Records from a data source
######

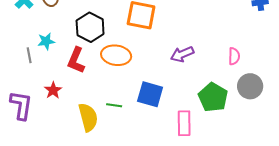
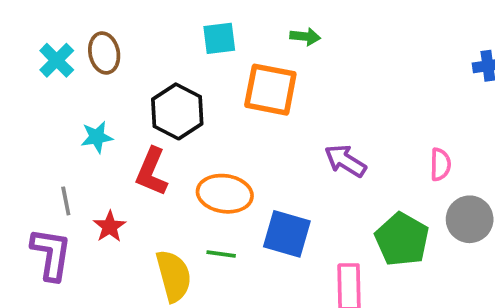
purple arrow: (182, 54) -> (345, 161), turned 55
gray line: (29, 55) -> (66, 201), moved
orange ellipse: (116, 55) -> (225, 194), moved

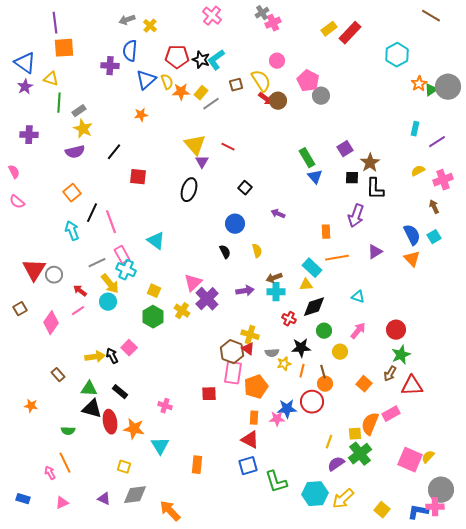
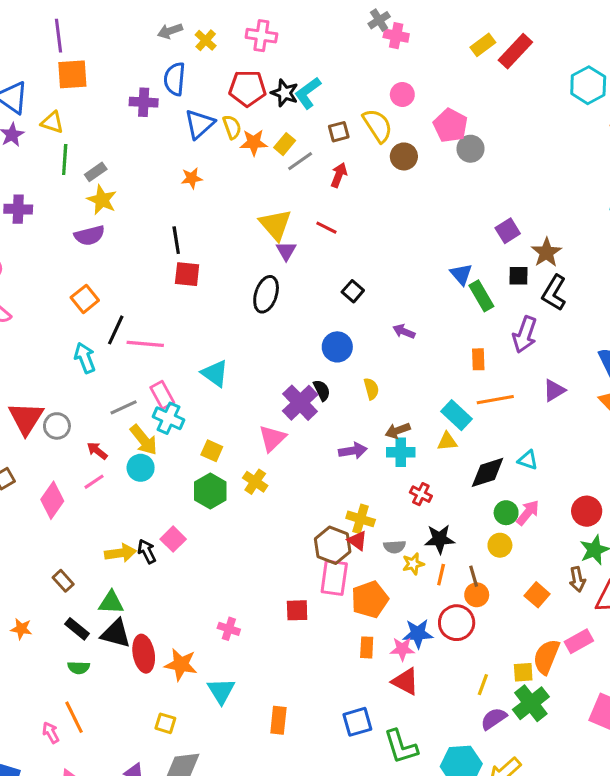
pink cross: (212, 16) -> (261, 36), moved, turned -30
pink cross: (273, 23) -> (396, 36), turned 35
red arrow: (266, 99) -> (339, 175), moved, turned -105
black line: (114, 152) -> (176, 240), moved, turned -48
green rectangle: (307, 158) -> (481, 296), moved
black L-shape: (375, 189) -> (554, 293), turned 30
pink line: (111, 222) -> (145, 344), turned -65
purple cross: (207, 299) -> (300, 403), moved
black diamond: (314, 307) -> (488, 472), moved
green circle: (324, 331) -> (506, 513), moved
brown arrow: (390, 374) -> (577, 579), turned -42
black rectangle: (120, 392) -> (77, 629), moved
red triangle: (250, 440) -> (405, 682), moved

######

- **YOUR OBJECTIVE**:
What lines in the records contain the word "pink"? Return each one.

- **SOLVED EXERCISE**:
pink cross: (212, 16) -> (261, 36), moved, turned -30
pink cross: (273, 23) -> (396, 36), turned 35
pink line: (111, 222) -> (145, 344), turned -65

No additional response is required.